▶ _What to do_
Once the pictures are removed, restate the data below word for word.
+++ Provided records
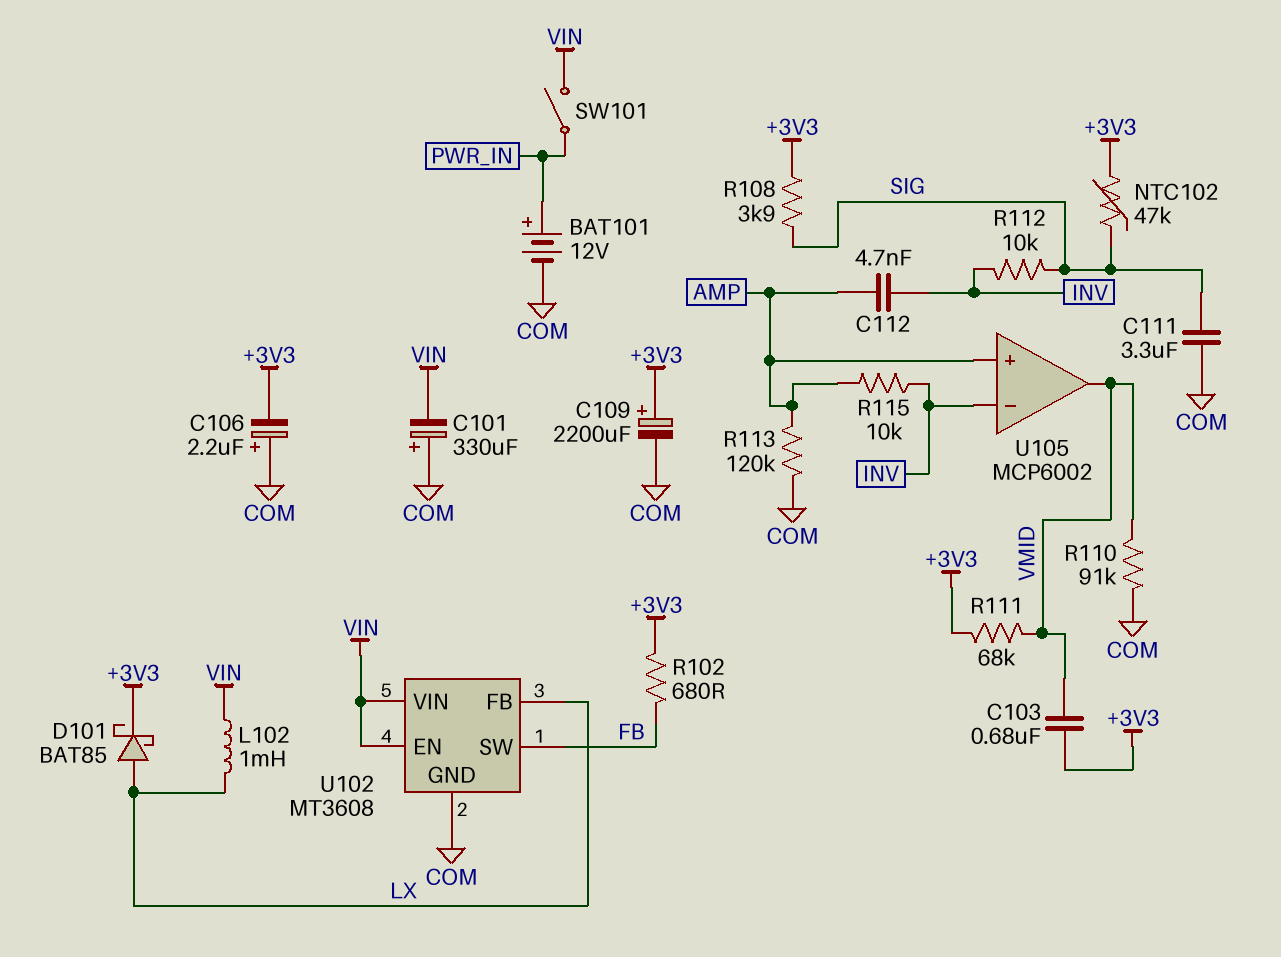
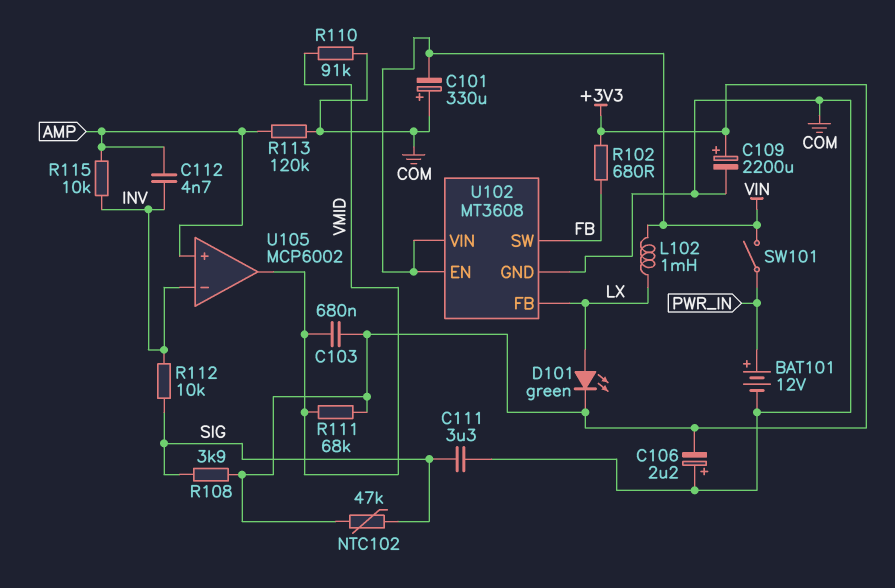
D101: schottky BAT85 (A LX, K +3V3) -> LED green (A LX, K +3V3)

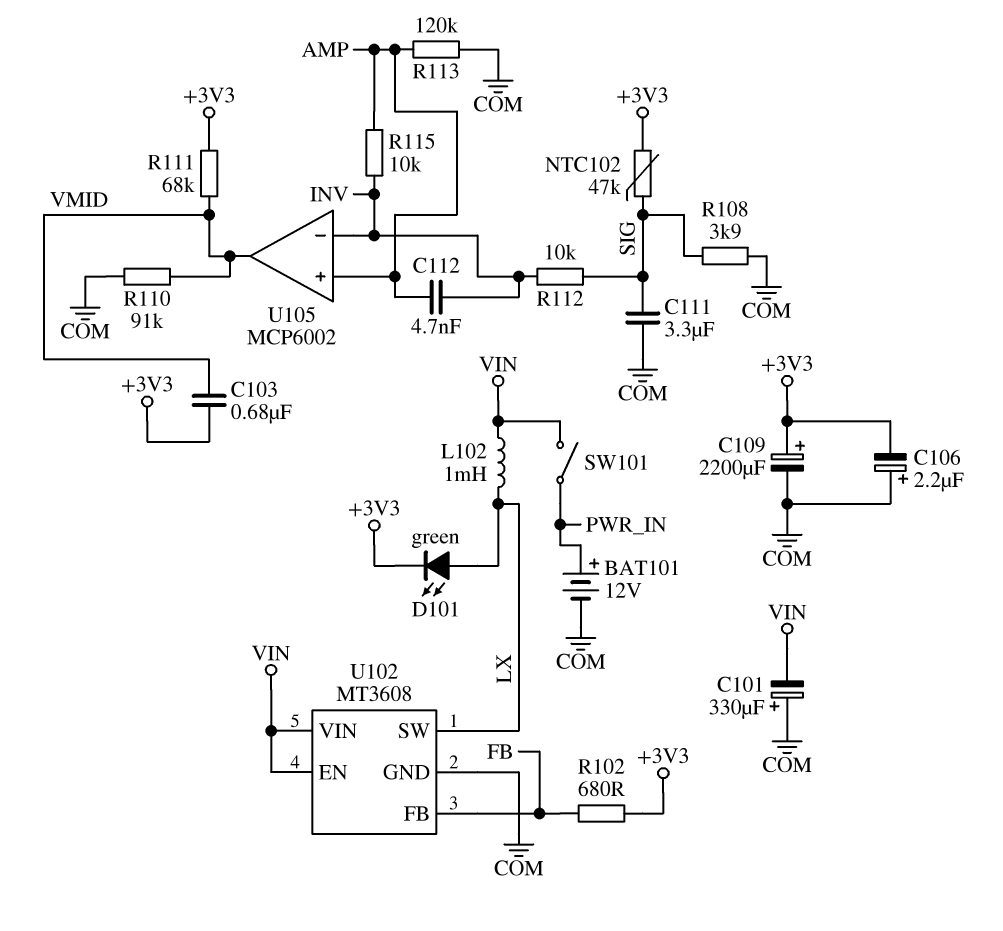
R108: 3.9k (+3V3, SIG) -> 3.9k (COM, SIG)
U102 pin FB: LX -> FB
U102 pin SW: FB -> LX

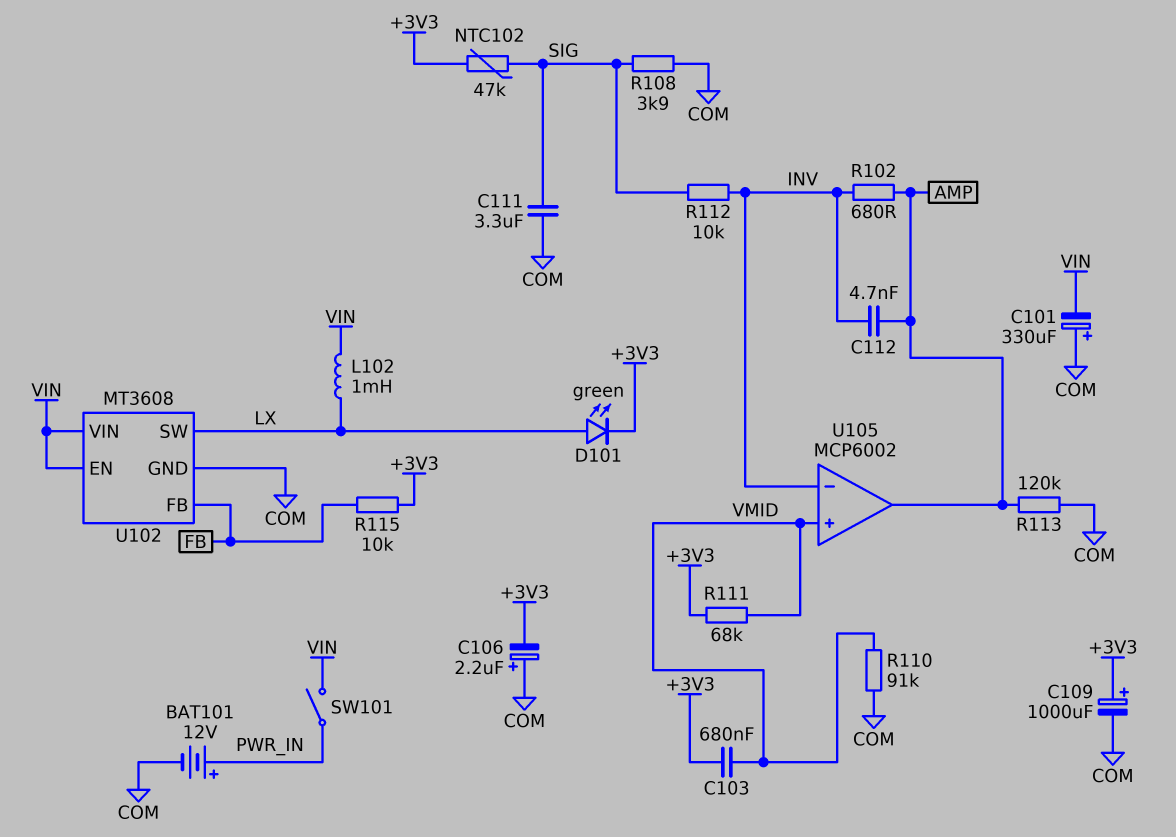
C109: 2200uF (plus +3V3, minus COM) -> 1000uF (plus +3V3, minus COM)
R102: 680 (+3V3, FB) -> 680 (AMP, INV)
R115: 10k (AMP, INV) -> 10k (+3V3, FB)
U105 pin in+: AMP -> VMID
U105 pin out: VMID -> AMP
++++++
▶ _Solution to the problem_
D101: schottky BAT85 (A LX, K +3V3) -> LED green (A LX, K +3V3)

R108: 3.9k (+3V3, SIG) -> 3.9k (COM, SIG)
U102 pin FB: LX -> FB
U102 pin SW: FB -> LX

C109: 2200uF (plus +3V3, minus COM) -> 1000uF (plus +3V3, minus COM)
R102: 680 (+3V3, FB) -> 680 (AMP, INV)
R115: 10k (AMP, INV) -> 10k (+3V3, FB)
U105 pin in+: AMP -> VMID
U105 pin out: VMID -> AMP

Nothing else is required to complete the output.